- _DATA IN THIS EXERCISE_:
····················

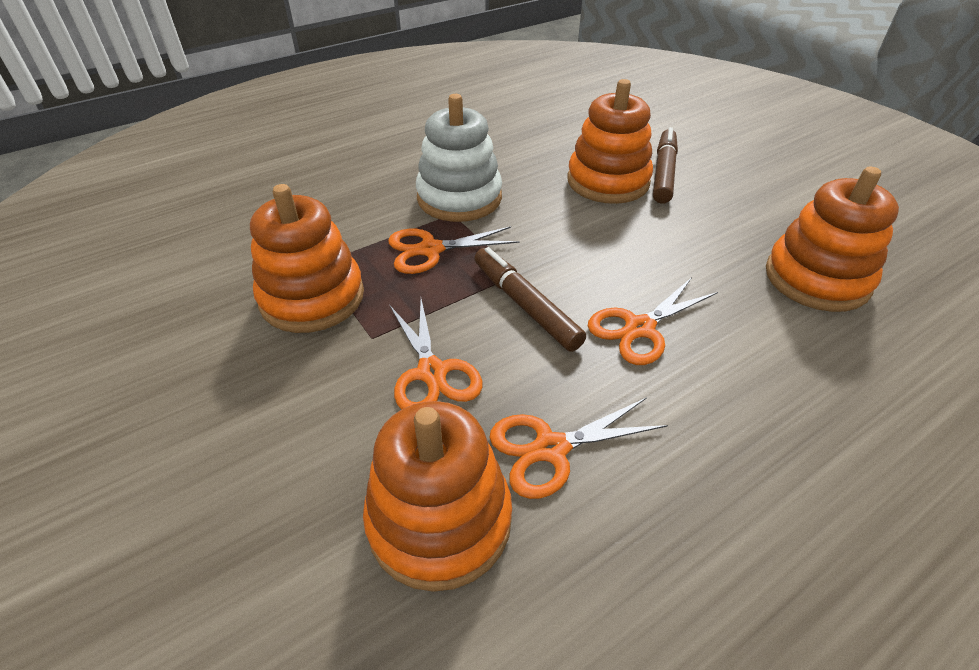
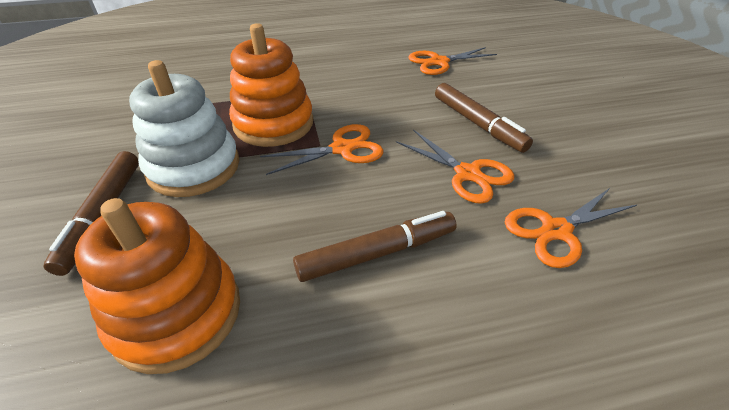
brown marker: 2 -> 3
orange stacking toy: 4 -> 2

····················

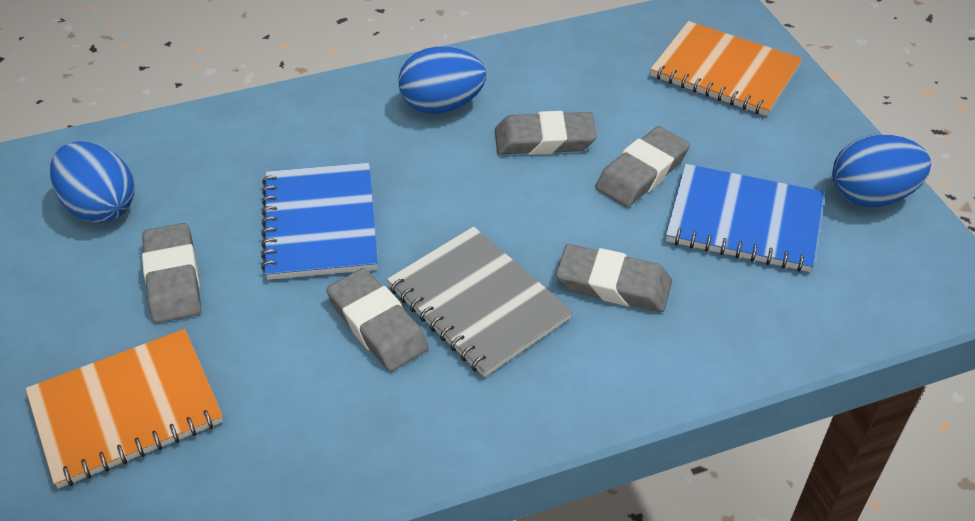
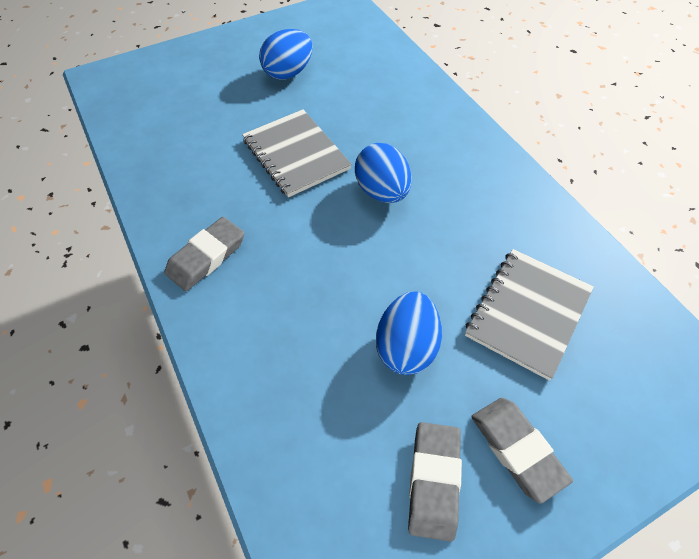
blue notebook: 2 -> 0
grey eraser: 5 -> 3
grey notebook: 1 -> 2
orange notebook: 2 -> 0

····················

- _WORK ORDER_:
In the entries above, find the line with "blue notebook: 2 -> 0" and the line with "orange notebook: 2 -> 0", then restate word for word both of them and every line between, with nothing more.

- _RESULT_:
blue notebook: 2 -> 0
grey eraser: 5 -> 3
grey notebook: 1 -> 2
orange notebook: 2 -> 0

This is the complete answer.